*** Opening of Supplied material ***

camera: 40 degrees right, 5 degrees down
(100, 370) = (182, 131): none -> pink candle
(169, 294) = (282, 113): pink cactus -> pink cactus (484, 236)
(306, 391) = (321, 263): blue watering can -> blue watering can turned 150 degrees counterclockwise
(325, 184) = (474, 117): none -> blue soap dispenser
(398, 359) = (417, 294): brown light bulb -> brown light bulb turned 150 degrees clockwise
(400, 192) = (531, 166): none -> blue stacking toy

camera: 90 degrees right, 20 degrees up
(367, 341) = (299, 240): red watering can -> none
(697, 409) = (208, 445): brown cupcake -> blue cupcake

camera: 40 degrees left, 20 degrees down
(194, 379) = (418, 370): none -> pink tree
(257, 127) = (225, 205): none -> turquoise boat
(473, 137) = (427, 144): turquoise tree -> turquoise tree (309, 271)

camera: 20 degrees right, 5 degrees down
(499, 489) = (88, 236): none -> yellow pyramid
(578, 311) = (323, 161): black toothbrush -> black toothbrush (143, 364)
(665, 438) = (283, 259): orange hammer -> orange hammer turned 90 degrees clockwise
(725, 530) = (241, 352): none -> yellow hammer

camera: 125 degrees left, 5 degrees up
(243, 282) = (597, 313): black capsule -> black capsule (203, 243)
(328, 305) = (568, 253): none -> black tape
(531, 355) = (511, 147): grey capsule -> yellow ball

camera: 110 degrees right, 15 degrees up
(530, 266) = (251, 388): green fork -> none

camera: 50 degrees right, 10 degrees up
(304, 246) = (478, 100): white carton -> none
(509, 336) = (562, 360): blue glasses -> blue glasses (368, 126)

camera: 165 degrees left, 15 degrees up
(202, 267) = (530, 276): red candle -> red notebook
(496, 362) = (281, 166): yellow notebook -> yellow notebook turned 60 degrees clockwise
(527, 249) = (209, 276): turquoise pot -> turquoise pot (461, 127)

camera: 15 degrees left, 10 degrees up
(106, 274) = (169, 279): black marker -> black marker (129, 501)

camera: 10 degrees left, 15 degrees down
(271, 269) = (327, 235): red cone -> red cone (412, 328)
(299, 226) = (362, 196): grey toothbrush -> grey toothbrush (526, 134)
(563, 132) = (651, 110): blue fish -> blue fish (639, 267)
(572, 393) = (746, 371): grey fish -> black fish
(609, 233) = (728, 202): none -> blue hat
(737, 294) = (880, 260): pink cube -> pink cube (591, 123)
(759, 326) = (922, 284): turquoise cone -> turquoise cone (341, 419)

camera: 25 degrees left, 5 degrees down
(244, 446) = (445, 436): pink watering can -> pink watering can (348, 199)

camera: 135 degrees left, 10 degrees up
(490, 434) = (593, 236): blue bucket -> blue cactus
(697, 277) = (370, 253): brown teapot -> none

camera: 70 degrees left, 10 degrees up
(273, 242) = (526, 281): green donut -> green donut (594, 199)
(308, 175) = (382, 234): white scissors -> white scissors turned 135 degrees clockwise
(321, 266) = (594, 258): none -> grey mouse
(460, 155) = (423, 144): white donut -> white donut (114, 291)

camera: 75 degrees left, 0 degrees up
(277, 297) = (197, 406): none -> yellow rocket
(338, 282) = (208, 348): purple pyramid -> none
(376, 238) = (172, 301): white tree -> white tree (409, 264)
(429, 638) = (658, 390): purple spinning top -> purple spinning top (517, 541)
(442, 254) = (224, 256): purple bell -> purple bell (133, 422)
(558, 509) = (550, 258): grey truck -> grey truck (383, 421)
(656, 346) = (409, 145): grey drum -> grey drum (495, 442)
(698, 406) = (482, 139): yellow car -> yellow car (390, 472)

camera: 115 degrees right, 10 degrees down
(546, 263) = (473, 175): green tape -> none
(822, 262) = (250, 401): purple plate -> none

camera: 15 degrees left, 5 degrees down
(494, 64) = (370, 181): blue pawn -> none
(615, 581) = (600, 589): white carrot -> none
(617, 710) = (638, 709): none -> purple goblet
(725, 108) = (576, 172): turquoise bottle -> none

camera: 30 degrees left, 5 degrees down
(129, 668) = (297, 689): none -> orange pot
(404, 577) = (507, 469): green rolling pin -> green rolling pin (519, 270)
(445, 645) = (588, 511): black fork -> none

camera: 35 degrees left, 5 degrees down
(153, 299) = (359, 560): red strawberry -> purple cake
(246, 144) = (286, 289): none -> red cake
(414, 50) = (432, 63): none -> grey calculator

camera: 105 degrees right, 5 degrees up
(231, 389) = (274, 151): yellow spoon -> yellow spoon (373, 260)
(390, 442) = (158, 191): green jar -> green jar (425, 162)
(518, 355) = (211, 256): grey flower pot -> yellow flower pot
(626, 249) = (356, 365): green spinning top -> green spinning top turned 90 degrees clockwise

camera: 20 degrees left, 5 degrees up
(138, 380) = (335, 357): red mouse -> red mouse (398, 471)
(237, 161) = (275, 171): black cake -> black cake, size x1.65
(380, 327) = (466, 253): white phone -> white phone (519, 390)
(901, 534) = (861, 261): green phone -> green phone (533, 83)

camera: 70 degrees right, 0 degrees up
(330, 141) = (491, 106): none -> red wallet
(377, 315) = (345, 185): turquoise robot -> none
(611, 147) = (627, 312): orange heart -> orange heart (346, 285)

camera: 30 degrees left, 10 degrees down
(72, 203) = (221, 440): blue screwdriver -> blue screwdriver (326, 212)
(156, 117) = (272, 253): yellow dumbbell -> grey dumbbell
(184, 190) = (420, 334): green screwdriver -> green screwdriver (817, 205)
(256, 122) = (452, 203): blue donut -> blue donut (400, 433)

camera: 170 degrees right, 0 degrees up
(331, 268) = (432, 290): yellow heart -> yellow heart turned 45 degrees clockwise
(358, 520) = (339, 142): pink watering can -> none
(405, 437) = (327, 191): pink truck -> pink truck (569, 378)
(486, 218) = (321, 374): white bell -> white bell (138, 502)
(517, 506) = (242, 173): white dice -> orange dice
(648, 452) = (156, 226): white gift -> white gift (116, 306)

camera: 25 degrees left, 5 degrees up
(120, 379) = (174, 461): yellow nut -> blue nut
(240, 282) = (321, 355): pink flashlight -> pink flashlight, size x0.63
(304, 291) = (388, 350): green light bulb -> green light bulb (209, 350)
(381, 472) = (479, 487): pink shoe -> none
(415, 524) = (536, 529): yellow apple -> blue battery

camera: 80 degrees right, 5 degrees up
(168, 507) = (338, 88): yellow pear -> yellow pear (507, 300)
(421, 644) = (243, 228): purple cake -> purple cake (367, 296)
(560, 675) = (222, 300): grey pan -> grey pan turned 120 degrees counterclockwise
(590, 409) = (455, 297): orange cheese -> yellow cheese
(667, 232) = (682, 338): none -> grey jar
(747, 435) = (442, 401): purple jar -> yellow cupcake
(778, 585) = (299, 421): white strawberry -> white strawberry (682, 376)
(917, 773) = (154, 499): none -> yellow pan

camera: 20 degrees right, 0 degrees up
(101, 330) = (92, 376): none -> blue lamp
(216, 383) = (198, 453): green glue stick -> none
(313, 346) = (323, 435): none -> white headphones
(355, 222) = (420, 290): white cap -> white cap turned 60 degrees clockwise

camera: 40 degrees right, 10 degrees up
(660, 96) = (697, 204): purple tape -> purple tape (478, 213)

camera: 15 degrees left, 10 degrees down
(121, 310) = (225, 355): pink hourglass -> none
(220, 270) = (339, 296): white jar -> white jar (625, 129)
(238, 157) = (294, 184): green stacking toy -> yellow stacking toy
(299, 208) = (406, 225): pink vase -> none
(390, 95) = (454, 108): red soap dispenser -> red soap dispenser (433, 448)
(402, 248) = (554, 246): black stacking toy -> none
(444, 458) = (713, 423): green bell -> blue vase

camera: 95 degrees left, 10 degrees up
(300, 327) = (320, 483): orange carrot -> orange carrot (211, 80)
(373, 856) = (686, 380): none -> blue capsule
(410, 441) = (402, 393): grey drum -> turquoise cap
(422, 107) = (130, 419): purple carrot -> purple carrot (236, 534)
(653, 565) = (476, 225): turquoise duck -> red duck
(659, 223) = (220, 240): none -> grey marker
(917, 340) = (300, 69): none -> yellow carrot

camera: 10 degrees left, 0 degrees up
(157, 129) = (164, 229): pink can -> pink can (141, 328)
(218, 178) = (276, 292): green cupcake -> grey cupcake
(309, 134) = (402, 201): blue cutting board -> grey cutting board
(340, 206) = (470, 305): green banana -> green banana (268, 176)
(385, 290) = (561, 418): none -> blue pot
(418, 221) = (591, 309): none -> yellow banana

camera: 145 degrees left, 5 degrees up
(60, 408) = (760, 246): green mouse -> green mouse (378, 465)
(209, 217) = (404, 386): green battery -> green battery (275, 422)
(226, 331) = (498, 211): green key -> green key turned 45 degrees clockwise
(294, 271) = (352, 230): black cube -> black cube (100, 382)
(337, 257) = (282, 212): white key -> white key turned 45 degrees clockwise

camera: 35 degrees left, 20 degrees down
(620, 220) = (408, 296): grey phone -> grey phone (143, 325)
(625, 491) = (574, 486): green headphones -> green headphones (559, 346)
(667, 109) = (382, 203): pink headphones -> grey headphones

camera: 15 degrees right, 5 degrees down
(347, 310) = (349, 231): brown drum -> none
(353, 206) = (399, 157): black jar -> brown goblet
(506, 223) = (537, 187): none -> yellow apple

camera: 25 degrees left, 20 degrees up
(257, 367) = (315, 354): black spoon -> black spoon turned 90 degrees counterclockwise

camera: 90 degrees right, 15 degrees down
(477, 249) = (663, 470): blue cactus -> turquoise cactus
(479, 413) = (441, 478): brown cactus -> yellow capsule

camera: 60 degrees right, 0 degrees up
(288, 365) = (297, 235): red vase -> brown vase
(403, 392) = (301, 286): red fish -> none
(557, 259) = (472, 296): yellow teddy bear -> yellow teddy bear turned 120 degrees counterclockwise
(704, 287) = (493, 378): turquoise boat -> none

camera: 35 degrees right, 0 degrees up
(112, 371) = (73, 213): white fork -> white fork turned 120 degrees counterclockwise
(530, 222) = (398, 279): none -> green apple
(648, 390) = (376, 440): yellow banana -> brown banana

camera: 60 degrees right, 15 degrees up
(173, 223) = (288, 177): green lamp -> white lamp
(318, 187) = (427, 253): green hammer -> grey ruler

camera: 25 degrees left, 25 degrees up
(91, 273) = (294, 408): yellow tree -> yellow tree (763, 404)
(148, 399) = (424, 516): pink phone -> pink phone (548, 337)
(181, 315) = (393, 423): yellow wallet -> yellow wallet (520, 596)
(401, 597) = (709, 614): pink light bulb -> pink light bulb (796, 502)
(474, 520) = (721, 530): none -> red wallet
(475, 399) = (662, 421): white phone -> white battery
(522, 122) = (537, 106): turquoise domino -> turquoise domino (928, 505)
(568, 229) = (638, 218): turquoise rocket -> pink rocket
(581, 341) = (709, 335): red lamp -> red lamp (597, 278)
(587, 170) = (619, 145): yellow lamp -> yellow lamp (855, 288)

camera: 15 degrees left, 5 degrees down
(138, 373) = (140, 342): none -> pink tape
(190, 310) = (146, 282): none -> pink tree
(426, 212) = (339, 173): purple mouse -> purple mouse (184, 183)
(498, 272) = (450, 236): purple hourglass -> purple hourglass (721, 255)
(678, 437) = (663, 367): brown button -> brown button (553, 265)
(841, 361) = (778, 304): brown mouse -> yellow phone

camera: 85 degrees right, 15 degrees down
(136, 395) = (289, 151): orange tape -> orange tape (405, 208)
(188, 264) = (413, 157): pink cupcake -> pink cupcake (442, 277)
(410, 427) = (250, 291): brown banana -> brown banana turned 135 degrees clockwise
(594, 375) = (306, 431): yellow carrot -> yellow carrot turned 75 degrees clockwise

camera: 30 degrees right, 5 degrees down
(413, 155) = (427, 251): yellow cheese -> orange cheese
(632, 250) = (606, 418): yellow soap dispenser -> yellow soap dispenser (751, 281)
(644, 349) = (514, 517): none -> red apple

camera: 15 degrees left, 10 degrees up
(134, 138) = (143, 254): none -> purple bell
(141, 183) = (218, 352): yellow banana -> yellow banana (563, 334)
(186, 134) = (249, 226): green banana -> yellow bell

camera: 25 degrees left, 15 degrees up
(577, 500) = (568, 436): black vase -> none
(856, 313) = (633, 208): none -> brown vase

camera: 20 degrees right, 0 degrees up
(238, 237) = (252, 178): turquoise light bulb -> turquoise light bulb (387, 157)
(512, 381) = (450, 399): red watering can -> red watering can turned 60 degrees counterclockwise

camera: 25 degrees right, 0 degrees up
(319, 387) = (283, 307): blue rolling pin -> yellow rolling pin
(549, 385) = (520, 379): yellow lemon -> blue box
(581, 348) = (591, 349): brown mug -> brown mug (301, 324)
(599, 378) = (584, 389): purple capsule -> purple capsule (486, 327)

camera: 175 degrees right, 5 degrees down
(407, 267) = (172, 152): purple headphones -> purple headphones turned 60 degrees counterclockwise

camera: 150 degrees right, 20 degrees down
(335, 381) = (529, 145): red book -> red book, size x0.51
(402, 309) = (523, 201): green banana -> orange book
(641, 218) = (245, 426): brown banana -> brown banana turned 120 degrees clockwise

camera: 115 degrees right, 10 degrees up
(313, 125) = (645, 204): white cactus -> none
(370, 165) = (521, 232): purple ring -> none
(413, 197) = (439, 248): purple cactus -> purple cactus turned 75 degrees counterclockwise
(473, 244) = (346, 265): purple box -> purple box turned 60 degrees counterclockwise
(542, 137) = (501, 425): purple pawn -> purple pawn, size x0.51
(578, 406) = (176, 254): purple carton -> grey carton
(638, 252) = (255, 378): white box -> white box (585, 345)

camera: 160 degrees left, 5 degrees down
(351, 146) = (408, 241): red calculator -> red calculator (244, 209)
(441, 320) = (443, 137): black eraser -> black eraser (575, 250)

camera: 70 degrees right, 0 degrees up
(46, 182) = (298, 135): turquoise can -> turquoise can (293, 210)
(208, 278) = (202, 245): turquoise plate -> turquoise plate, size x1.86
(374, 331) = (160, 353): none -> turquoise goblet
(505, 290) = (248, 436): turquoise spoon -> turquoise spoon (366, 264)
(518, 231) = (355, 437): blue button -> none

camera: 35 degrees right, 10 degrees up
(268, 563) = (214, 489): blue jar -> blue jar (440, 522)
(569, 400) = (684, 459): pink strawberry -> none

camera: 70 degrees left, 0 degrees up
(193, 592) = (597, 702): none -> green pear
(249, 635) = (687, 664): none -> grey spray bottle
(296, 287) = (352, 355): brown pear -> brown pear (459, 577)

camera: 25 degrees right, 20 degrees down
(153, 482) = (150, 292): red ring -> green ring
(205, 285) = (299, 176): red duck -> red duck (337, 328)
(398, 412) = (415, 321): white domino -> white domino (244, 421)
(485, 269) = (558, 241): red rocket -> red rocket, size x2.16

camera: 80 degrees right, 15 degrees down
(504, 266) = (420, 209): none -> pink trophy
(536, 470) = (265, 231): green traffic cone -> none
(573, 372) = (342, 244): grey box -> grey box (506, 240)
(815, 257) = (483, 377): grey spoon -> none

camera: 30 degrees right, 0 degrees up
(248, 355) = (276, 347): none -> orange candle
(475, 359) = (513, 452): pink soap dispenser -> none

*** Close of Supplied material ***

### [Work to be completed]
Taking the records above, retype every line from the one with "(46, 182) = (298, 135): turquoise" down to the one with "camera: 80 degrees right, 15 degrees down", exactly and with nothing else.

### [Answer to the exercise]
(46, 182) = (298, 135): turquoise can -> turquoise can (293, 210)
(208, 278) = (202, 245): turquoise plate -> turquoise plate, size x1.86
(374, 331) = (160, 353): none -> turquoise goblet
(505, 290) = (248, 436): turquoise spoon -> turquoise spoon (366, 264)
(518, 231) = (355, 437): blue button -> none

camera: 35 degrees right, 10 degrees up
(268, 563) = (214, 489): blue jar -> blue jar (440, 522)
(569, 400) = (684, 459): pink strawberry -> none

camera: 70 degrees left, 0 degrees up
(193, 592) = (597, 702): none -> green pear
(249, 635) = (687, 664): none -> grey spray bottle
(296, 287) = (352, 355): brown pear -> brown pear (459, 577)

camera: 25 degrees right, 20 degrees down
(153, 482) = (150, 292): red ring -> green ring
(205, 285) = (299, 176): red duck -> red duck (337, 328)
(398, 412) = (415, 321): white domino -> white domino (244, 421)
(485, 269) = (558, 241): red rocket -> red rocket, size x2.16

camera: 80 degrees right, 15 degrees down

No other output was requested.